Directive:
Pull out every line of the listing below that contains the string "this", and copy each one unchanged.

Data rows:

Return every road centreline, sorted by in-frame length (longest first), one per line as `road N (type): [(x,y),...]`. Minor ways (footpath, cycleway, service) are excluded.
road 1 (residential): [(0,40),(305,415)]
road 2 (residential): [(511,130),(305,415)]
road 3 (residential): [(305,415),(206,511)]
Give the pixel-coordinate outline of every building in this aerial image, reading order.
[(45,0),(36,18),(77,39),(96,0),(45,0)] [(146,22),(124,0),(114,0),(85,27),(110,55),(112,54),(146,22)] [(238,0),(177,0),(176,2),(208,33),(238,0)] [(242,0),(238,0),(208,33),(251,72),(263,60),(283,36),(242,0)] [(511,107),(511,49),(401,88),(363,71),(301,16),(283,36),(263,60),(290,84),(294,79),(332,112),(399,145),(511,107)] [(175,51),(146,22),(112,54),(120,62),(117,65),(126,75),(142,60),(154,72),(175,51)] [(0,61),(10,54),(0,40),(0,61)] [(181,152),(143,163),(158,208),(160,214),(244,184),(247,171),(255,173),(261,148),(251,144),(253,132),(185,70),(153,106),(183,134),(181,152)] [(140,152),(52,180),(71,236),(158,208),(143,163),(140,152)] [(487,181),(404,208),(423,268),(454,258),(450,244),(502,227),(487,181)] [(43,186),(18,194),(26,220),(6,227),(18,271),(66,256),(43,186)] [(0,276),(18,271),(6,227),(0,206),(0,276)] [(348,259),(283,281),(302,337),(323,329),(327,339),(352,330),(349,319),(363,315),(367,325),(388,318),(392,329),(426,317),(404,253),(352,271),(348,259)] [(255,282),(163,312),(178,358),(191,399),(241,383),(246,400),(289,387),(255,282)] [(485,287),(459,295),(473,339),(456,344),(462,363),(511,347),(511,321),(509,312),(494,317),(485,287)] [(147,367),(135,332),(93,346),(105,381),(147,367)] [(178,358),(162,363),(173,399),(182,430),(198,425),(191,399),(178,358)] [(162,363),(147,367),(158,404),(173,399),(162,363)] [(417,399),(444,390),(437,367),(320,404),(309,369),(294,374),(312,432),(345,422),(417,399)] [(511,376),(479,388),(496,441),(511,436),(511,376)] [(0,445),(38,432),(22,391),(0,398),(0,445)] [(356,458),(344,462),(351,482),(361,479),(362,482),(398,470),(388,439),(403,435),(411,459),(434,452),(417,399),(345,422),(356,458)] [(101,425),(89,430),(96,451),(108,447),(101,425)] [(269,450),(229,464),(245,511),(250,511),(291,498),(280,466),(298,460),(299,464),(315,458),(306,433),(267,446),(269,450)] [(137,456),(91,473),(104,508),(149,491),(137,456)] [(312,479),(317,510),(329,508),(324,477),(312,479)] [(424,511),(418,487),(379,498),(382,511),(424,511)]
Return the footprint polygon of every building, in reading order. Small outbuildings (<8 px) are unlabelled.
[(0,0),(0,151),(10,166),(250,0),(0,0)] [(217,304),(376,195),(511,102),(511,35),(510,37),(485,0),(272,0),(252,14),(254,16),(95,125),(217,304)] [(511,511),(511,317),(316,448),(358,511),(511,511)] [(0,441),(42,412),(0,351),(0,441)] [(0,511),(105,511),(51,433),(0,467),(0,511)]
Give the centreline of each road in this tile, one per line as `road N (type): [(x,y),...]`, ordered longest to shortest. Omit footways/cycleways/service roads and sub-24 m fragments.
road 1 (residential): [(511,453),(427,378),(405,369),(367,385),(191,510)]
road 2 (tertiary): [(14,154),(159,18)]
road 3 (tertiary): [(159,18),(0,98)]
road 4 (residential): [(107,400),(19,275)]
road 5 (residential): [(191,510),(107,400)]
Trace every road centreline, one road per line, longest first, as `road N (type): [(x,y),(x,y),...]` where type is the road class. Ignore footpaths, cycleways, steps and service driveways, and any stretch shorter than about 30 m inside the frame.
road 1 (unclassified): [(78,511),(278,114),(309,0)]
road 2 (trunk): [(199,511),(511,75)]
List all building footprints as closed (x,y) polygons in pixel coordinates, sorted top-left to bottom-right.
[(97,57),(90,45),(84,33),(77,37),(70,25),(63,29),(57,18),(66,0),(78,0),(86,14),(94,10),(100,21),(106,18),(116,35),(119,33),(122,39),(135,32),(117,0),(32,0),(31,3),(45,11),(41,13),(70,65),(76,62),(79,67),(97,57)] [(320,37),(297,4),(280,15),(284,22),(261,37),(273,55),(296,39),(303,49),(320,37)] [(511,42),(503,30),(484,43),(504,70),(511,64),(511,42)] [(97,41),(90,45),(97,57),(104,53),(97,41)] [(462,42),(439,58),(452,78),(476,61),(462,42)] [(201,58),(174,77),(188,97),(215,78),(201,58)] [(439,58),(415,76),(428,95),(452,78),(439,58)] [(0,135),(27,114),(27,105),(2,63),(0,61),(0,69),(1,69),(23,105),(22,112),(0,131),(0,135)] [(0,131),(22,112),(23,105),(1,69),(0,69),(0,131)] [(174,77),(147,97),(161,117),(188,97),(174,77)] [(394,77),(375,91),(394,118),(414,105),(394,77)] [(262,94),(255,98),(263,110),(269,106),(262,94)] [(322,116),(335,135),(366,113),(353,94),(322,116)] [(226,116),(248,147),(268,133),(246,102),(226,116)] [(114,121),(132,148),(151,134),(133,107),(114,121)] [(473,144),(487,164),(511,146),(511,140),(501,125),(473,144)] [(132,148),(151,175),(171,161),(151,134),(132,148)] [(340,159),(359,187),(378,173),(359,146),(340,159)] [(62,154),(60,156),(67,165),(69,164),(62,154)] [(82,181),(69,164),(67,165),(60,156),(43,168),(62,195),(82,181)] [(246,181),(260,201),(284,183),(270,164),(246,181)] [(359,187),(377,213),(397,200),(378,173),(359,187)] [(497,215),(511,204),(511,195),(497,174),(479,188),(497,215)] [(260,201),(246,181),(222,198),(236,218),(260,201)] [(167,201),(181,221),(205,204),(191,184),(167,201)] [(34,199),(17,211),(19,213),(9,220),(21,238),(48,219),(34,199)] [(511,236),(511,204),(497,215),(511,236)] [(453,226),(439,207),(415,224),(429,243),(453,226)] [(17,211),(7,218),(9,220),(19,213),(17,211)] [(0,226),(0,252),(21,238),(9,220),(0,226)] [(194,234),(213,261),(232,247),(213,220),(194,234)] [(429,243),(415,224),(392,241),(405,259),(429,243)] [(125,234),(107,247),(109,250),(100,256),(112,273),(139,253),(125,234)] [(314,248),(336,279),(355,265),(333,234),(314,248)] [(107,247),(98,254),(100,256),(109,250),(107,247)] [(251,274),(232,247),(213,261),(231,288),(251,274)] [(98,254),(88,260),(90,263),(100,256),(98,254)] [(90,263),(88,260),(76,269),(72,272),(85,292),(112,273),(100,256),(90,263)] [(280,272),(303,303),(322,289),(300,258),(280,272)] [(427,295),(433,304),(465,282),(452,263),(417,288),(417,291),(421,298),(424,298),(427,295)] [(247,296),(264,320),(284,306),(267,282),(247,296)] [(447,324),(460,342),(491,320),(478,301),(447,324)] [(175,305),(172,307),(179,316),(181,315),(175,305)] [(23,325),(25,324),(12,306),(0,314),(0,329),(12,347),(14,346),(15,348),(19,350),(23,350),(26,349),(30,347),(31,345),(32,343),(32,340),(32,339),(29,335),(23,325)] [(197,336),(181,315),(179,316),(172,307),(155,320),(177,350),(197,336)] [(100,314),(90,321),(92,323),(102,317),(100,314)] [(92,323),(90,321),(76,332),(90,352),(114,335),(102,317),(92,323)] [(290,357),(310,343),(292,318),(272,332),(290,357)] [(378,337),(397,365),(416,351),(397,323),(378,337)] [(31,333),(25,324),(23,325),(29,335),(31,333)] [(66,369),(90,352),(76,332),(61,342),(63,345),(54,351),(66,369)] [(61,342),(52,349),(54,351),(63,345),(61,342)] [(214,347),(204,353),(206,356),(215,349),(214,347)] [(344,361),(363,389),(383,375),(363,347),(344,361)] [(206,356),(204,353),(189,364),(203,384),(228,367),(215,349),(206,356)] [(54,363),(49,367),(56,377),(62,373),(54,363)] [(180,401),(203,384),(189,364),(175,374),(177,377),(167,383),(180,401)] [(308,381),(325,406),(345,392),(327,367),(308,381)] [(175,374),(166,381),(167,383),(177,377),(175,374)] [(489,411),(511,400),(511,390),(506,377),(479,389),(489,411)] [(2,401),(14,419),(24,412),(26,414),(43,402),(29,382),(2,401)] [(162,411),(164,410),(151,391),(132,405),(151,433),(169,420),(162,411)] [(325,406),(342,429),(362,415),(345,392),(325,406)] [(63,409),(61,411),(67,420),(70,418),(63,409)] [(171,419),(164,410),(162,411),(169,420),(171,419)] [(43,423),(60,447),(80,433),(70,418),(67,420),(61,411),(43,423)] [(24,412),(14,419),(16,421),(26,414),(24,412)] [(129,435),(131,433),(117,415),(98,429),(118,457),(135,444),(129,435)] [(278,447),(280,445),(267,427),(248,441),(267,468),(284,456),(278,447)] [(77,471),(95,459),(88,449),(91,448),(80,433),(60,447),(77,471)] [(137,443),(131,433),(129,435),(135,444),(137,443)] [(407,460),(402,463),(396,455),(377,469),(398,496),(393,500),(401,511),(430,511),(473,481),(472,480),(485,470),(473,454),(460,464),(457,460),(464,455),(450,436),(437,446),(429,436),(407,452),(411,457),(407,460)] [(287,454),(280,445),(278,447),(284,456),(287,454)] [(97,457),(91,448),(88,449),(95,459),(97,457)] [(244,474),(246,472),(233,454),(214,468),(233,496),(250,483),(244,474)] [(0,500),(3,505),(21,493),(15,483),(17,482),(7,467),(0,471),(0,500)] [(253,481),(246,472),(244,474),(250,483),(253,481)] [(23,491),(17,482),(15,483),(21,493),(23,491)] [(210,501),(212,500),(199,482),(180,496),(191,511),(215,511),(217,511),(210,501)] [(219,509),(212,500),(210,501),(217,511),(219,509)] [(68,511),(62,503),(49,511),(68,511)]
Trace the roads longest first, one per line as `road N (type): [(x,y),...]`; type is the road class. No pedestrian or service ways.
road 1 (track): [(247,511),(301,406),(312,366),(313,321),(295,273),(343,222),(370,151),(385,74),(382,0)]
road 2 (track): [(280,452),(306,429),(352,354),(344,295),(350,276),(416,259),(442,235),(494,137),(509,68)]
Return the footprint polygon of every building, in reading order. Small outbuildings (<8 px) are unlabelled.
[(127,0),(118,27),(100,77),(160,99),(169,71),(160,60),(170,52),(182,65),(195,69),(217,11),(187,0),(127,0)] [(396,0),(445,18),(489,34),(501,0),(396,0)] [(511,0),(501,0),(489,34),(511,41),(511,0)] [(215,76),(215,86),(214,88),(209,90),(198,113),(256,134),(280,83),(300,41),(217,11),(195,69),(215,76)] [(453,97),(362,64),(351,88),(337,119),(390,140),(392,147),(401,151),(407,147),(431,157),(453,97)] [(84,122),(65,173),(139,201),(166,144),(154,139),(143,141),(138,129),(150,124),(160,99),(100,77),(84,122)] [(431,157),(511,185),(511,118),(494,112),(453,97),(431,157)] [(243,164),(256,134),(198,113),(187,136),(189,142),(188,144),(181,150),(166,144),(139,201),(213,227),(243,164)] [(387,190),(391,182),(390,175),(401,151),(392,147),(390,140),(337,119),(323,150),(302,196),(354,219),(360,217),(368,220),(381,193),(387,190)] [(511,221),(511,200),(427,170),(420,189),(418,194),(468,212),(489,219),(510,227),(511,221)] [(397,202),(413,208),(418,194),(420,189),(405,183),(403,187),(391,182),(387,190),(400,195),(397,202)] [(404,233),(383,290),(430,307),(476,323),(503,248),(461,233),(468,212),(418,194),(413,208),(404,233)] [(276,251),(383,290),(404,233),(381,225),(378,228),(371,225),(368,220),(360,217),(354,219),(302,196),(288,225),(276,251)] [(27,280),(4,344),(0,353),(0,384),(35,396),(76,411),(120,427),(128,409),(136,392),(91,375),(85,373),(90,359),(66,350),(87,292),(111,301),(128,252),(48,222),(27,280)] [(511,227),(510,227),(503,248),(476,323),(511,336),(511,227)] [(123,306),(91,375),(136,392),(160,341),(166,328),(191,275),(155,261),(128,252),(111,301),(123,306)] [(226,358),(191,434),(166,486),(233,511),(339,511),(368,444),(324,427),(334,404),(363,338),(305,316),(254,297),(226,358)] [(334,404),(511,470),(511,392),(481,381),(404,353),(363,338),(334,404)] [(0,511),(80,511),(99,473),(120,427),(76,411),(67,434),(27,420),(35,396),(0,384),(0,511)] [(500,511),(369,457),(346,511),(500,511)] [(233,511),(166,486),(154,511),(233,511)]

Expected output:
Give the pixel-coordinate outline of every building in this aerial image, reading order.
Give the centreline of each road in this tile, one per line as `road N (type): [(x,y),...]`, ordered longest to shortest. Omit footways/cycleways/service roads and sub-24 m fragments.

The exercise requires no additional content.